• _What this task involves_:
Word for word, output the data, with none of its pictures.

• _Provided records_:
::::

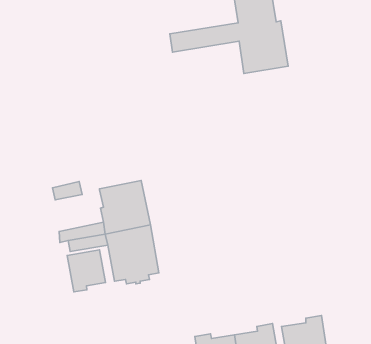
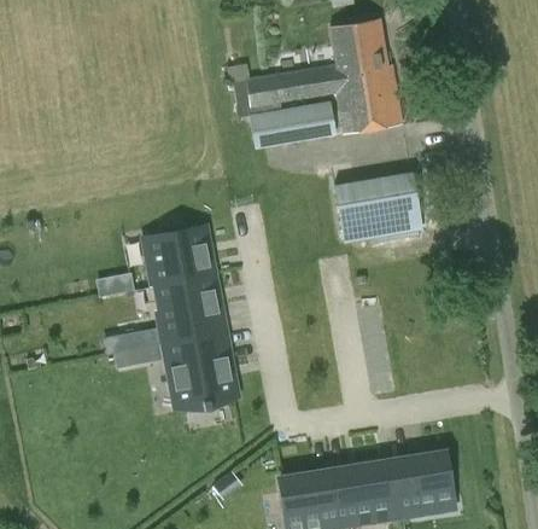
building: none -> [251,100,335,147]
building: none -> [335,172,422,240]
building: none -> [147,222,210,285]
building: [67,250,106,292] -> none

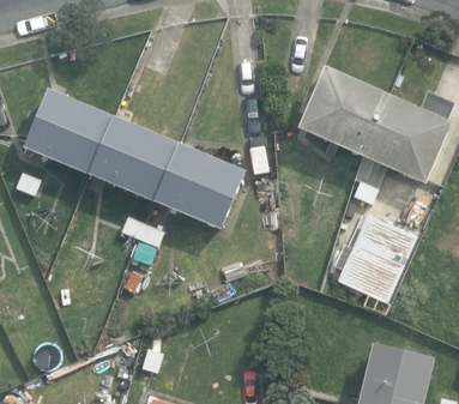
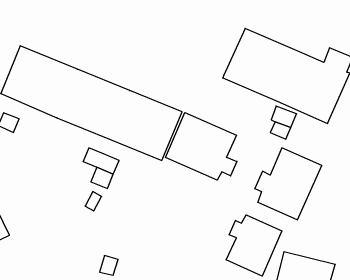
building: none -> [166,113,237,180]
building: none -> [226,215,282,276]

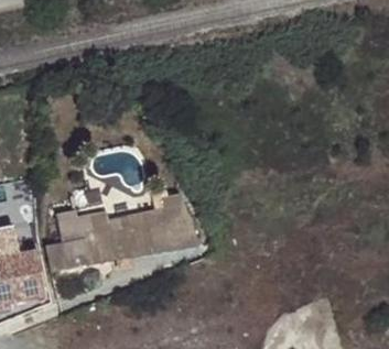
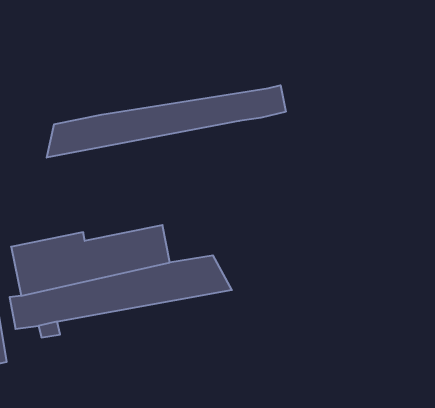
building: none -> [47,85,286,158]

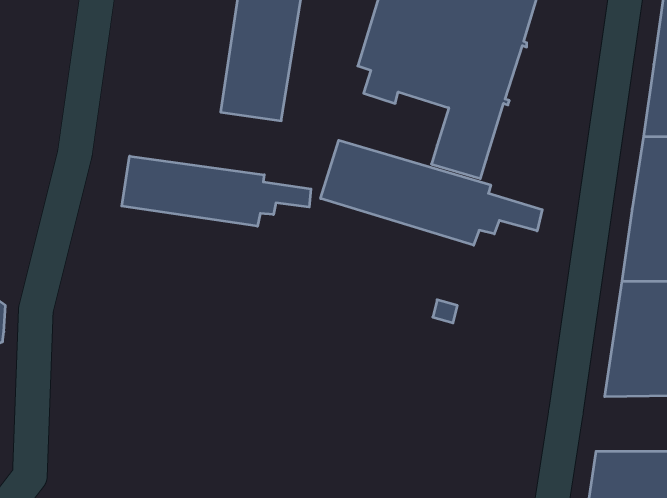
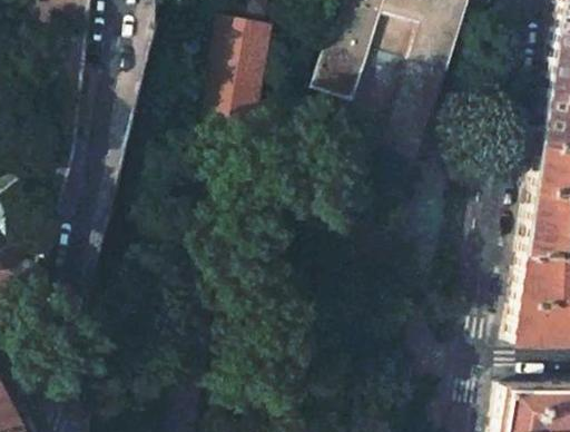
building: [321,140,542,245] -> none
building: [122,156,311,226] -> none

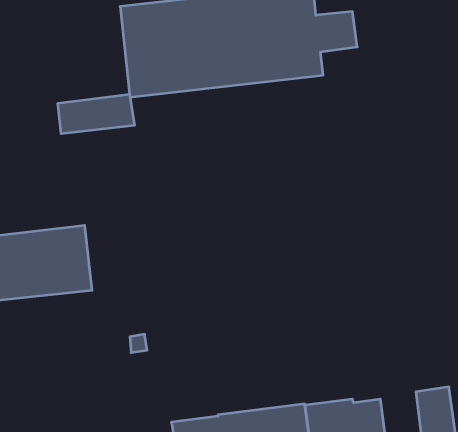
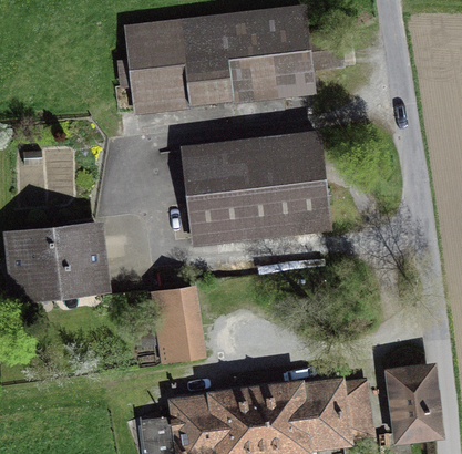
building: [58,94,134,134] -> none
building: none -> [158,134,326,237]
building: none -> [157,289,201,360]

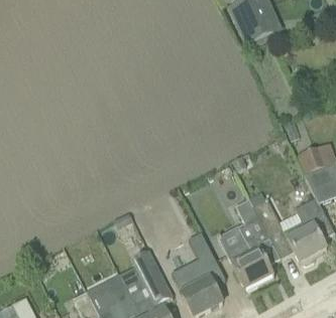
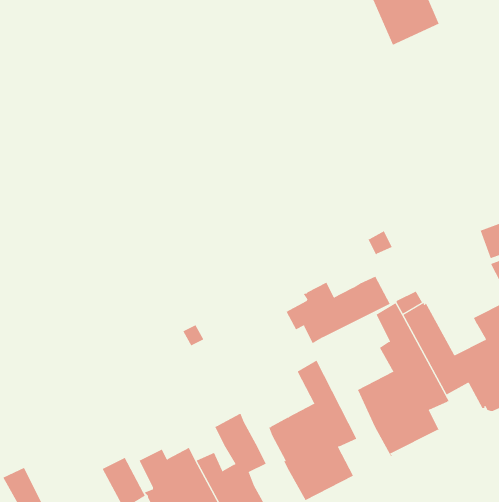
building: none -> [286,276,390,344]

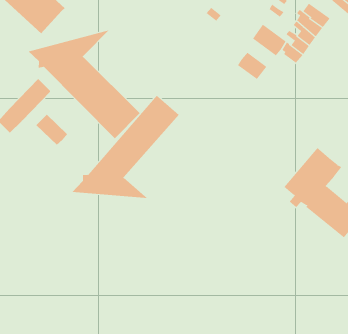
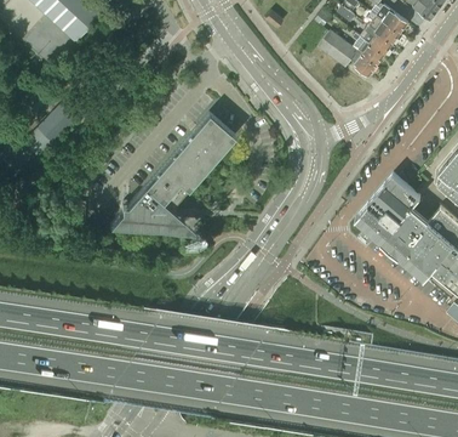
building: [28,29,141,139] -> none
building: [237,52,267,80] -> none
building: [36,114,68,145] -> none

::::

• _Result for this task_:
building: none -> [251,100,335,147]
building: none -> [335,172,422,240]
building: none -> [147,222,210,285]
building: [67,250,106,292] -> none

building: none -> [166,113,237,180]
building: none -> [226,215,282,276]

building: none -> [47,85,286,158]

building: [321,140,542,245] -> none
building: [122,156,311,226] -> none

building: [58,94,134,134] -> none
building: none -> [158,134,326,237]
building: none -> [157,289,201,360]

building: none -> [286,276,390,344]

building: [28,29,141,139] -> none
building: [237,52,267,80] -> none
building: [36,114,68,145] -> none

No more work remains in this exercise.